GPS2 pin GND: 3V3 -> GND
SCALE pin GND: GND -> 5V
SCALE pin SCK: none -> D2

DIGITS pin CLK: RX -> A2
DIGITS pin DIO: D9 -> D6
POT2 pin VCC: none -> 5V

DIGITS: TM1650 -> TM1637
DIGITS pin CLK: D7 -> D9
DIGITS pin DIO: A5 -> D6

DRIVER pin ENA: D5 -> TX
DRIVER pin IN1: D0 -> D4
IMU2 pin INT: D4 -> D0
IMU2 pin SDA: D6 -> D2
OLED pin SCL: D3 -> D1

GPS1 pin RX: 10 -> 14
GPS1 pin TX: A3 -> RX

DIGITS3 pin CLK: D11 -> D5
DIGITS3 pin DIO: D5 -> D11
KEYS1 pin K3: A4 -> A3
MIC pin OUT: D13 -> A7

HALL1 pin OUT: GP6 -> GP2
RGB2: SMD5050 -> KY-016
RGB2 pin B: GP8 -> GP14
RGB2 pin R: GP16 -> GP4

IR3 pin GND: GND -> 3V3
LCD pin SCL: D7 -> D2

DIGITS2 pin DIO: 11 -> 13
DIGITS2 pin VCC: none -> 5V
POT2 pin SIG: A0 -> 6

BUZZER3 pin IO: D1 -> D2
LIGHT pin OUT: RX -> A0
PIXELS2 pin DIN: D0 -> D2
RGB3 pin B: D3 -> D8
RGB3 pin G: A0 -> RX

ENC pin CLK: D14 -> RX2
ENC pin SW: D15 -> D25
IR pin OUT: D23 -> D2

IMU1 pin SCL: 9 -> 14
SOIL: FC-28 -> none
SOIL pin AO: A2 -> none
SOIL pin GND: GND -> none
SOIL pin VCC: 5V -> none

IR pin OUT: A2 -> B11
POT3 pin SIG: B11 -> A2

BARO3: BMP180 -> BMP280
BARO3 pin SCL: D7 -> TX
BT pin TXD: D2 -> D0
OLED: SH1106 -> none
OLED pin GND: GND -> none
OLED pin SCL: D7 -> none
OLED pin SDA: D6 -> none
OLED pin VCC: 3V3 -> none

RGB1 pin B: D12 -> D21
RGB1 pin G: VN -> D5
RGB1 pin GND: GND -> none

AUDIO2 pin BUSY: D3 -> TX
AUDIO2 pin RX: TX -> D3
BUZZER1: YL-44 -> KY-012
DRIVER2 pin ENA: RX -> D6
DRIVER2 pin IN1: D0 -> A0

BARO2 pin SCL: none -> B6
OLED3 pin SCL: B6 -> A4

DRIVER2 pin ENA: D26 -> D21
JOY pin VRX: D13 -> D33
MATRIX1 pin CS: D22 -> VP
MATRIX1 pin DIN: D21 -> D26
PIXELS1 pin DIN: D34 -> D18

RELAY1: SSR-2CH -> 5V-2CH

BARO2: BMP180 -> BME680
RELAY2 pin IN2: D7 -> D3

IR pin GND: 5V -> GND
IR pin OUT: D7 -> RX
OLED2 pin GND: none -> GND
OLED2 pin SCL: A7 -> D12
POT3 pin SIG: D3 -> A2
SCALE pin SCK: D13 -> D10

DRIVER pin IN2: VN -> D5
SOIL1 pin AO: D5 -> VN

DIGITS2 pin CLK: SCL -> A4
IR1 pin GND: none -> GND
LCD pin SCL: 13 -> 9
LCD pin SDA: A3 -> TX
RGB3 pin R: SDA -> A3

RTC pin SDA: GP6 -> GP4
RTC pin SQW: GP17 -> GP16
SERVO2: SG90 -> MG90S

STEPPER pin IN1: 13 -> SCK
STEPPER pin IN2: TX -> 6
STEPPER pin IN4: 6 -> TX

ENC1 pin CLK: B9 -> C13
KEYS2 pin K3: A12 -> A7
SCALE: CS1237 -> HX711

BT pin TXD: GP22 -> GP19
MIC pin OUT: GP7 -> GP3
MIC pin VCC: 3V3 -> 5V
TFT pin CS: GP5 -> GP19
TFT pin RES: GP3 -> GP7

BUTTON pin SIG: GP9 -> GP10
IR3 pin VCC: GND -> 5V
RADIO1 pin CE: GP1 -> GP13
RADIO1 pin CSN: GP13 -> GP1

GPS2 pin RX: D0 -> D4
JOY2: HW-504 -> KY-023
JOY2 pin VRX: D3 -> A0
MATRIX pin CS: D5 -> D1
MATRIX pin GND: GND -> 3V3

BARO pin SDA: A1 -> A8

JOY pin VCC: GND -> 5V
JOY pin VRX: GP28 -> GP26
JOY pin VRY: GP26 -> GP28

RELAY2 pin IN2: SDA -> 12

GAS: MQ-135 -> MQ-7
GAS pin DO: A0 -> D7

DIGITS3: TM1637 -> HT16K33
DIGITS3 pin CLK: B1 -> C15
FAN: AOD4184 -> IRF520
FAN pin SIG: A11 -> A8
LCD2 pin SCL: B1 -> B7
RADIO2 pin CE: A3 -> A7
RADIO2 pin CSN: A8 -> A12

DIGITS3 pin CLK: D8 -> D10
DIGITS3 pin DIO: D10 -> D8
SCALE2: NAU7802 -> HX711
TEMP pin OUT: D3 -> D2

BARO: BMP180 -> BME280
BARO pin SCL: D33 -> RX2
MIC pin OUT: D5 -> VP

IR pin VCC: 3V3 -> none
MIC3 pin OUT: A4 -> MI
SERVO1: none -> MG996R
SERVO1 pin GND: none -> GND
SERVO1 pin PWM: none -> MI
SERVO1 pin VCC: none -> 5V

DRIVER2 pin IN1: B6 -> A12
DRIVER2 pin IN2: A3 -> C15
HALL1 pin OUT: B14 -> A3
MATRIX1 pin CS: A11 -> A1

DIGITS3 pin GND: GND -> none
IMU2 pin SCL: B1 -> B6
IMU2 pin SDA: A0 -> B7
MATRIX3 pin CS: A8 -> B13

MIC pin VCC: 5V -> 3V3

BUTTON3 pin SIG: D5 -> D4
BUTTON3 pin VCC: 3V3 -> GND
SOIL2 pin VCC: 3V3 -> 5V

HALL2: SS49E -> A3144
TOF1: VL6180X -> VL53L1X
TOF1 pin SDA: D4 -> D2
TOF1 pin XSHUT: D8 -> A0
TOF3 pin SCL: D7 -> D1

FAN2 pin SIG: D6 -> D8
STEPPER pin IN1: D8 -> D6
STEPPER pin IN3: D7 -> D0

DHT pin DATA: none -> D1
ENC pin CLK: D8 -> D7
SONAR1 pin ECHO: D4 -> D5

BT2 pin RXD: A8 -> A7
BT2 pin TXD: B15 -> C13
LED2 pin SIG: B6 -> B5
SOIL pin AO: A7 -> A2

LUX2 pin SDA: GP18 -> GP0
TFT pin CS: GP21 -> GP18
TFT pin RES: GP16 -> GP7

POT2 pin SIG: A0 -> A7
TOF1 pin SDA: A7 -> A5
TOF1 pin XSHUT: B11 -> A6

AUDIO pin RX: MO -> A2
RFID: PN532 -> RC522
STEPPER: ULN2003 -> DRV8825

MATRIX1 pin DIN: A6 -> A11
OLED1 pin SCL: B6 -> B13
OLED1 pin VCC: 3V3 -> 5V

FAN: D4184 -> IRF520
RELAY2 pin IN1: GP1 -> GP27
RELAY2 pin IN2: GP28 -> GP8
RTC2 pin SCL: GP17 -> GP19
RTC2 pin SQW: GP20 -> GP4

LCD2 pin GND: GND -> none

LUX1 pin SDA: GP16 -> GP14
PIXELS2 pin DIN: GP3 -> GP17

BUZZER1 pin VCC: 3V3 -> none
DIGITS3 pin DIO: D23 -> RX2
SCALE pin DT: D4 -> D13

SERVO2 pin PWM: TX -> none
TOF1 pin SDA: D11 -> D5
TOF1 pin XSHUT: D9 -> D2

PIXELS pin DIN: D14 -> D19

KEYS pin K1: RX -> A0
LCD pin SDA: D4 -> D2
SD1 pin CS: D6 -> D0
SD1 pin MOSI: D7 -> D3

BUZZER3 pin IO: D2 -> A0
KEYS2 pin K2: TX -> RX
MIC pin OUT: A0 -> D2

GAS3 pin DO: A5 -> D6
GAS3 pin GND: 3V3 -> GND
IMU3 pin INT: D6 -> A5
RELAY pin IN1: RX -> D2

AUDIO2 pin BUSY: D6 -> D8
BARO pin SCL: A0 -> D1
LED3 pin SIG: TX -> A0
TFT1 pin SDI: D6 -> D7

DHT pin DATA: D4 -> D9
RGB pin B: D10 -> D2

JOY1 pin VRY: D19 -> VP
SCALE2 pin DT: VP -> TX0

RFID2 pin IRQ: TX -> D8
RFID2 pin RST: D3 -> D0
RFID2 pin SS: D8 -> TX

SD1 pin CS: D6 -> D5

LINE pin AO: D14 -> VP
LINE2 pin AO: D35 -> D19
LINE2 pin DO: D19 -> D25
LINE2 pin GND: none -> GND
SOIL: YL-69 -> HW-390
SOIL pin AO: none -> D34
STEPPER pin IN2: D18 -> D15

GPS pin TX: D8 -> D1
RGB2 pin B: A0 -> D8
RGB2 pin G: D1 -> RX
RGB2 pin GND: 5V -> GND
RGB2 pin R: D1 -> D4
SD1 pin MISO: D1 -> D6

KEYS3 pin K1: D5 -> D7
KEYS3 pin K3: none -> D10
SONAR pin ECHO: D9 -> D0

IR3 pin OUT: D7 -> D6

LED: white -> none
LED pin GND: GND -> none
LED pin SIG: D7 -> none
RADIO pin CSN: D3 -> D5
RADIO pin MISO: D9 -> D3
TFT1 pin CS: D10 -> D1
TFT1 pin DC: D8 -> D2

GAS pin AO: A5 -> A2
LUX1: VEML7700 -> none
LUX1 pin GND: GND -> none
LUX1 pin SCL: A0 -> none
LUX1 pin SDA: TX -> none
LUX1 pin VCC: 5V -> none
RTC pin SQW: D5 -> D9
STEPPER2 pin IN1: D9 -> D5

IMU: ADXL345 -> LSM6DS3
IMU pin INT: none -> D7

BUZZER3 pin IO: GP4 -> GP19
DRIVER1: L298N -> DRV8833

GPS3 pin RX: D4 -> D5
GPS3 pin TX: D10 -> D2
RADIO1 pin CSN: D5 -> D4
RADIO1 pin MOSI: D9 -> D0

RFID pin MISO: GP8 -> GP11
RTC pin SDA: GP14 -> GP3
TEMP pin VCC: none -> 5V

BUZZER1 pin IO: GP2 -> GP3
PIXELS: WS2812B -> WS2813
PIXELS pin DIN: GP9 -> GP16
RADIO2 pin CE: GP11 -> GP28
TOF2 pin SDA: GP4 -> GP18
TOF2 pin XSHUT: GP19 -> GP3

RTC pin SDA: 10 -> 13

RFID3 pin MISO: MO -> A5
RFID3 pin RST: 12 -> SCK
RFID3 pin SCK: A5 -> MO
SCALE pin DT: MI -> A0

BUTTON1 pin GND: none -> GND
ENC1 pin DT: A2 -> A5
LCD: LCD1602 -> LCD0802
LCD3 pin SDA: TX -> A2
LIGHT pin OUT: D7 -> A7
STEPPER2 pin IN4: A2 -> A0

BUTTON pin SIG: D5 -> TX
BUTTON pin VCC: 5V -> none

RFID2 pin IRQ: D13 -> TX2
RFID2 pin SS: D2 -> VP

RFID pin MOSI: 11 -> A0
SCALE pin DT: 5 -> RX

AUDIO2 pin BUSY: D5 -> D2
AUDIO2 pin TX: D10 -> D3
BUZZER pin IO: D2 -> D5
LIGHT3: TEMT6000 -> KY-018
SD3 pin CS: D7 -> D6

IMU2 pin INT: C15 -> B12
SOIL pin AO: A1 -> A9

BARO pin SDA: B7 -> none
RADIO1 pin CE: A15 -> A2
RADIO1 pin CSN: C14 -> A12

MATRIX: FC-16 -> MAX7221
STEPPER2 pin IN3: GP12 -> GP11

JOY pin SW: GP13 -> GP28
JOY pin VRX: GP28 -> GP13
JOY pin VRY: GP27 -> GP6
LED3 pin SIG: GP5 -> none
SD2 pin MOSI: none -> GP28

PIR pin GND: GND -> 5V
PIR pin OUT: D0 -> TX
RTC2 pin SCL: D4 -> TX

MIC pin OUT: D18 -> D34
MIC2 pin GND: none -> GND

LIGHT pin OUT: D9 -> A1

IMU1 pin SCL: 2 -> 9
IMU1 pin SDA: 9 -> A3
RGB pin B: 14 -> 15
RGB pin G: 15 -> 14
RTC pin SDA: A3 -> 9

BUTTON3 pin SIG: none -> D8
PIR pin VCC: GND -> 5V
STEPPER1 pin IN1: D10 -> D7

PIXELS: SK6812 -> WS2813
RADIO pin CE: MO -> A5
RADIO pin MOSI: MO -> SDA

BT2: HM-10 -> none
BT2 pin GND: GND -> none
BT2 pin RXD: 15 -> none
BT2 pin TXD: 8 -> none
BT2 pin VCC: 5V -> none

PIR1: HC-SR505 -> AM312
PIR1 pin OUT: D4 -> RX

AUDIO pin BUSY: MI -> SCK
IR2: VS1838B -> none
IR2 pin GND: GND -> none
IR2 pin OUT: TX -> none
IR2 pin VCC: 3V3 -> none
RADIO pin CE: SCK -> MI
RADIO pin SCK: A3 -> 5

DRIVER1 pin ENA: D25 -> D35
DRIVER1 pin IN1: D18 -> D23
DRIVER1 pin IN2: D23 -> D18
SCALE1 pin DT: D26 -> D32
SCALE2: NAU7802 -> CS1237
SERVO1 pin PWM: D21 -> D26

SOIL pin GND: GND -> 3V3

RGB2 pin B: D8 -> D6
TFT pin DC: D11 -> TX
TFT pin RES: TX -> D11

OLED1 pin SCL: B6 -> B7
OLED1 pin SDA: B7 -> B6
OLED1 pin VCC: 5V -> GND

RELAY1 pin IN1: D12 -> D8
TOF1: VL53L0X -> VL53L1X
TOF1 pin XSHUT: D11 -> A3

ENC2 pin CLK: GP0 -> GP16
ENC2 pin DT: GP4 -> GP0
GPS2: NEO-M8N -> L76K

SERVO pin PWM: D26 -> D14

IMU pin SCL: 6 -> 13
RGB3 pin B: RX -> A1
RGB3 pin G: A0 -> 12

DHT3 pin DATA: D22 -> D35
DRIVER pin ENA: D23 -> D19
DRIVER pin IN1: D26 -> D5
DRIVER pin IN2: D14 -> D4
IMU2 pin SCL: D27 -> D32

+ + +

● ACTION ITEM: Using the entries above, give again each line from the one containing "DHT3 pin DATA: D22 -> D35" through the last line, exactly and only those.

● COMPLETED TASK:
DHT3 pin DATA: D22 -> D35
DRIVER pin ENA: D23 -> D19
DRIVER pin IN1: D26 -> D5
DRIVER pin IN2: D14 -> D4
IMU2 pin SCL: D27 -> D32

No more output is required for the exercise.